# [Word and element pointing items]
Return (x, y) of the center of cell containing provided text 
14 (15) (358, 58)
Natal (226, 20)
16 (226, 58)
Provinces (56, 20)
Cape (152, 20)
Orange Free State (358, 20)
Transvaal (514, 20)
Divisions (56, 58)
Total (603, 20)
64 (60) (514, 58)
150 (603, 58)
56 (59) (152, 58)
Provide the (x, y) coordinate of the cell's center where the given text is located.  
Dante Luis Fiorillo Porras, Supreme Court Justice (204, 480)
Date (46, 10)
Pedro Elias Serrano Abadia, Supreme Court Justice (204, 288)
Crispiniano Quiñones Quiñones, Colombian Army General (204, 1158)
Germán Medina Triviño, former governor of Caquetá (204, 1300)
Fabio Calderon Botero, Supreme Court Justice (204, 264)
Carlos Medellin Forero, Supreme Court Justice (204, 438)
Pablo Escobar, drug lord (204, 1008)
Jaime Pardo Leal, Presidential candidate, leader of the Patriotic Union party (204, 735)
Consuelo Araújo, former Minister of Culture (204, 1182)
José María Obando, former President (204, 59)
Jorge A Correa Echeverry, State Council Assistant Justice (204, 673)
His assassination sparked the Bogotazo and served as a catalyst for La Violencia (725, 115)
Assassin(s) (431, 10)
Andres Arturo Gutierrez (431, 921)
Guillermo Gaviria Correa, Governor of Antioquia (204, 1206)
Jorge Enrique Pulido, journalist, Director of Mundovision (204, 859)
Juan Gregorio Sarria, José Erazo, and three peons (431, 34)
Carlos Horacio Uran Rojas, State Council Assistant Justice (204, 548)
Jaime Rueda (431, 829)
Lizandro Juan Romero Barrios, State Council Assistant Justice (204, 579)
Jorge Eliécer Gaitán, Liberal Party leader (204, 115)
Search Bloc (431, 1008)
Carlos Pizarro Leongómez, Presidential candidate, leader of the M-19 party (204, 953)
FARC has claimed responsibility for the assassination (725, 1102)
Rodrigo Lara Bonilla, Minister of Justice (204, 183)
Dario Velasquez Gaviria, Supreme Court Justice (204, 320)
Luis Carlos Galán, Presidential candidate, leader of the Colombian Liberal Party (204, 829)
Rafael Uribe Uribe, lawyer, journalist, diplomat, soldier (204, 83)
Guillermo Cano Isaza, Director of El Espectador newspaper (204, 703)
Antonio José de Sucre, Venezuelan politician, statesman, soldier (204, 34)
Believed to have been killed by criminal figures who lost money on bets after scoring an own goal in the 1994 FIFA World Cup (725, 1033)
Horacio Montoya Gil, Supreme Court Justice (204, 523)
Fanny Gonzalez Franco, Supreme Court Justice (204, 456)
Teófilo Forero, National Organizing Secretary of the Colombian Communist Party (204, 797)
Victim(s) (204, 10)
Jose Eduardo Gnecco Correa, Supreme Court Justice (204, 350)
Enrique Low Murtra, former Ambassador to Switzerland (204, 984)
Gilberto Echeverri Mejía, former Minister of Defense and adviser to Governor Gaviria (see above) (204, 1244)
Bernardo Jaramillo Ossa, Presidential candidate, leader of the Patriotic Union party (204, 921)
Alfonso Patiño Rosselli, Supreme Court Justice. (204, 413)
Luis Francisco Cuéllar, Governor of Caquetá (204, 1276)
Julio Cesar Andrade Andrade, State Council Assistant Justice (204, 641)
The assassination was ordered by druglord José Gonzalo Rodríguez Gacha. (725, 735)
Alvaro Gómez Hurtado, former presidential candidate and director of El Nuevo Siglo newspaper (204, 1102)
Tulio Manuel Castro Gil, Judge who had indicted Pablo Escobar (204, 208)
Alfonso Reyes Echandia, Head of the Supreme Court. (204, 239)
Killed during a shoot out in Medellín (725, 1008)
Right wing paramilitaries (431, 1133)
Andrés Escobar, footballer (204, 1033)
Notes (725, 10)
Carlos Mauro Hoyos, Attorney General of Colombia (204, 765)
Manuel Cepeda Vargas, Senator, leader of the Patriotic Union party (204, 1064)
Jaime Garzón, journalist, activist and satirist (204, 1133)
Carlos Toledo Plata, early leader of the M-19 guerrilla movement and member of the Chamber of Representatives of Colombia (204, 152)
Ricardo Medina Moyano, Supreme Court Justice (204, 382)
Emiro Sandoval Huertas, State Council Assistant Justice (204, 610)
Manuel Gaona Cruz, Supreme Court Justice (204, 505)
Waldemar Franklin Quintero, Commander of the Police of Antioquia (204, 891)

# [Description of the task]
Can you give these items again, swapping "State Council Assistant Justice" for "Assistant Justice of the State Council" wherever it appears and leaving everything else unchanged?

# [The output]
Return (x, y) of the center of cell containing provided text 
14 (15) (358, 58)
Natal (226, 20)
16 (226, 58)
Provinces (56, 20)
Cape (152, 20)
Orange Free State (358, 20)
Transvaal (514, 20)
Divisions (56, 58)
Total (603, 20)
64 (60) (514, 58)
150 (603, 58)
56 (59) (152, 58)
Provide the (x, y) coordinate of the cell's center where the given text is located.  
Dante Luis Fiorillo Porras, Supreme Court Justice (204, 480)
Date (46, 10)
Pedro Elias Serrano Abadia, Supreme Court Justice (204, 288)
Crispiniano Quiñones Quiñones, Colombian Army General (204, 1158)
Germán Medina Triviño, former governor of Caquetá (204, 1300)
Fabio Calderon Botero, Supreme Court Justice (204, 264)
Carlos Medellin Forero, Supreme Court Justice (204, 438)
Pablo Escobar, drug lord (204, 1008)
Jaime Pardo Leal, Presidential candidate, leader of the Patriotic Union party (204, 735)
Consuelo Araújo, former Minister of Culture (204, 1182)
José María Obando, former President (204, 59)
Jorge A Correa Echeverry, Assistant Justice of the State Council (204, 673)
His assassination sparked the Bogotazo and served as a catalyst for La Violencia (725, 115)
Assassin(s) (431, 10)
Andres Arturo Gutierrez (431, 921)
Guillermo Gaviria Correa, Governor of Antioquia (204, 1206)
Jorge Enrique Pulido, journalist, Director of Mundovision (204, 859)
Juan Gregorio Sarria, José Erazo, and three peons (431, 34)
Carlos Horacio Uran Rojas, Assistant Justice of the State Council (204, 548)
Jaime Rueda (431, 829)
Lizandro Juan Romero Barrios, Assistant Justice of the State Council (204, 579)
Jorge Eliécer Gaitán, Liberal Party leader (204, 115)
Search Bloc (431, 1008)
Carlos Pizarro Leongómez, Presidential candidate, leader of the M-19 party (204, 953)
FARC has claimed responsibility for the assassination (725, 1102)
Rodrigo Lara Bonilla, Minister of Justice (204, 183)
Dario Velasquez Gaviria, Supreme Court Justice (204, 320)
Luis Carlos Galán, Presidential candidate, leader of the Colombian Liberal Party (204, 829)
Rafael Uribe Uribe, lawyer, journalist, diplomat, soldier (204, 83)
Guillermo Cano Isaza, Director of El Espectador newspaper (204, 703)
Antonio José de Sucre, Venezuelan politician, statesman, soldier (204, 34)
Believed to have been killed by criminal figures who lost money on bets after scoring an own goal in the 1994 FIFA World Cup (725, 1033)
Horacio Montoya Gil, Supreme Court Justice (204, 523)
Fanny Gonzalez Franco, Supreme Court Justice (204, 456)
Teófilo Forero, National Organizing Secretary of the Colombian Communist Party (204, 797)
Victim(s) (204, 10)
Jose Eduardo Gnecco Correa, Supreme Court Justice (204, 350)
Enrique Low Murtra, former Ambassador to Switzerland (204, 984)
Gilberto Echeverri Mejía, former Minister of Defense and adviser to Governor Gaviria (see above) (204, 1244)
Bernardo Jaramillo Ossa, Presidential candidate, leader of the Patriotic Union party (204, 921)
Alfonso Patiño Rosselli, Supreme Court Justice. (204, 413)
Luis Francisco Cuéllar, Governor of Caquetá (204, 1276)
Julio Cesar Andrade Andrade, Assistant Justice of the State Council (204, 641)
The assassination was ordered by druglord José Gonzalo Rodríguez Gacha. (725, 735)
Alvaro Gómez Hurtado, former presidential candidate and director of El Nuevo Siglo newspaper (204, 1102)
Tulio Manuel Castro Gil, Judge who had indicted Pablo Escobar (204, 208)
Alfonso Reyes Echandia, Head of the Supreme Court. (204, 239)
Killed during a shoot out in Medellín (725, 1008)
Right wing paramilitaries (431, 1133)
Andrés Escobar, footballer (204, 1033)
Notes (725, 10)
Carlos Mauro Hoyos, Attorney General of Colombia (204, 765)
Manuel Cepeda Vargas, Senator, leader of the Patriotic Union party (204, 1064)
Jaime Garzón, journalist, activist and satirist (204, 1133)
Carlos Toledo Plata, early leader of the M-19 guerrilla movement and member of the Chamber of Representatives of Colombia (204, 152)
Ricardo Medina Moyano, Supreme Court Justice (204, 382)
Emiro Sandoval Huertas, Assistant Justice of the State Council (204, 610)
Manuel Gaona Cruz, Supreme Court Justice (204, 505)
Waldemar Franklin Quintero, Commander of the Police of Antioquia (204, 891)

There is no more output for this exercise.